Supplied data START

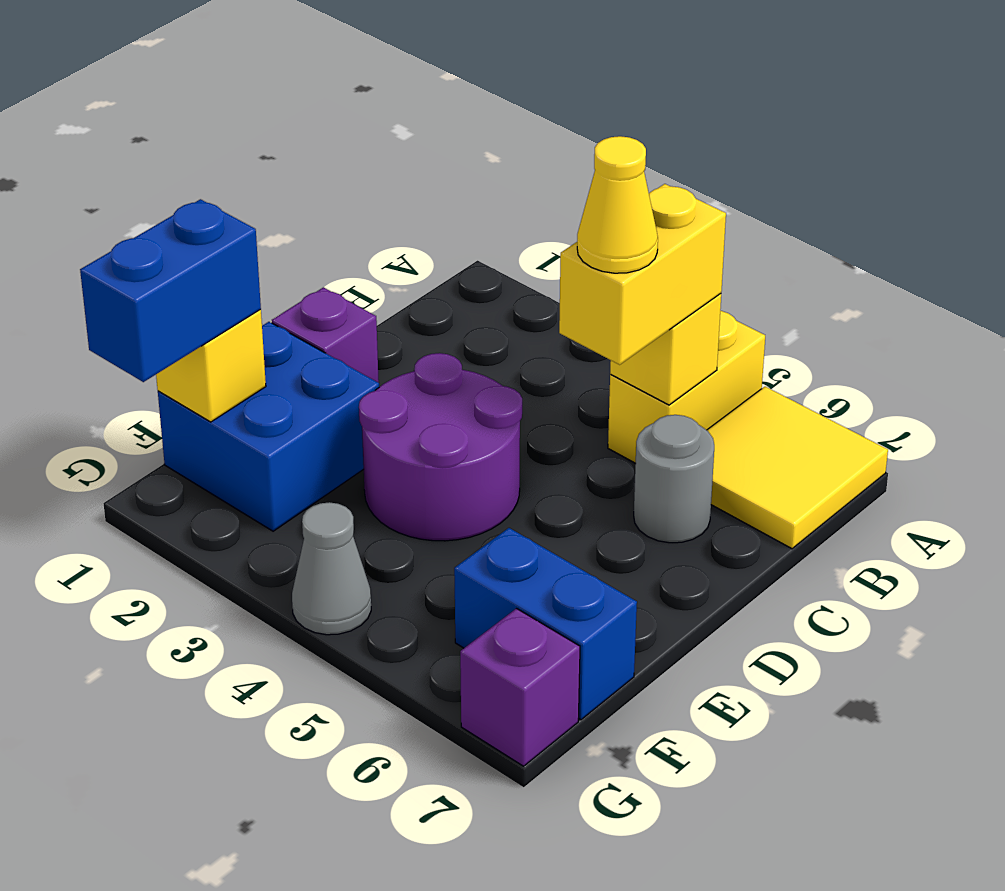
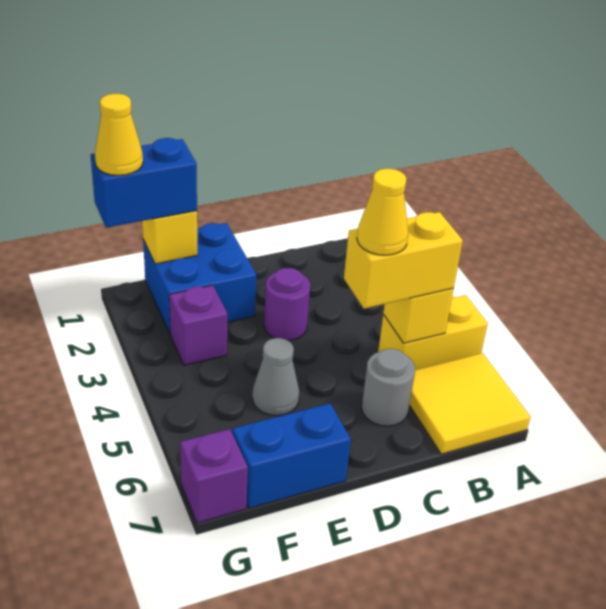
purple brick D1 level 1 -> purple brick F3 level 1
purple round brick D3:E4 level 1 -> purple round brick D3 level 1
blue brick F6:F7 level 1 -> blue brick E7:F7 level 1
none -> yellow cone G1 level 4
grey cone G4 level 1 -> grey cone E5 level 1

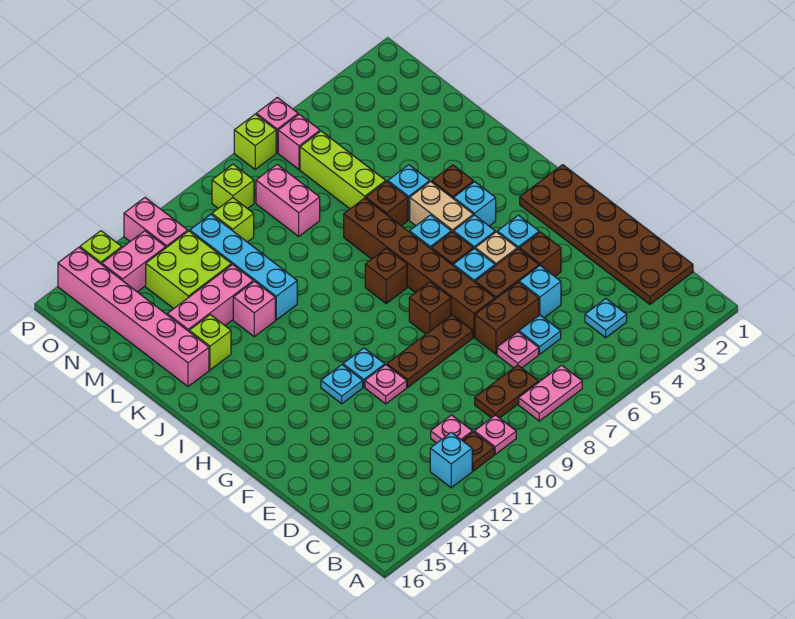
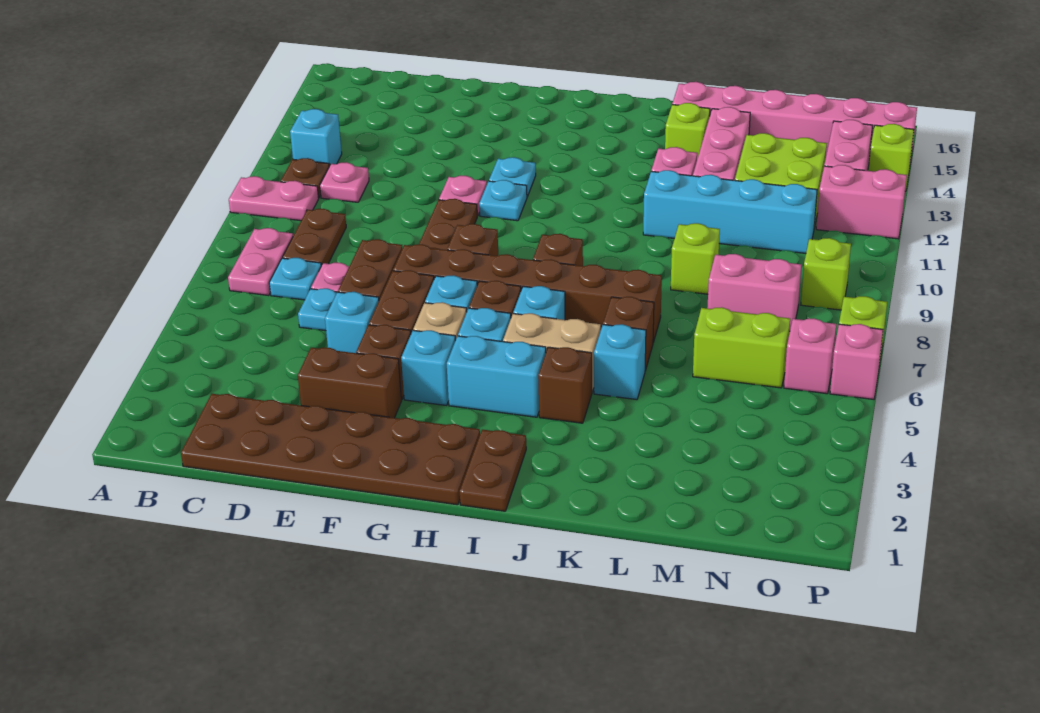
pink plate B10 level 1 -> pink plate A10:B10 level 1
cyan plate C4 level 1 -> cyan plate C7 level 1
none -> brown brick E3:F3 level 1
none -> brown plate I1:I2 level 1
cyan brick I4 level 1 -> cyan brick H4:I4 level 1
lime brick L6:N6 level 1 -> lime brick M6:N6 level 1
lime brick N10 level 1 -> lime brick L9 level 1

Supplied data END

*Assignment:* Copy out exactly the lines running from the line with "lime brick L6:N6" to the end of the records, inclusive.

*Solution:*
lime brick L6:N6 level 1 -> lime brick M6:N6 level 1
lime brick N10 level 1 -> lime brick L9 level 1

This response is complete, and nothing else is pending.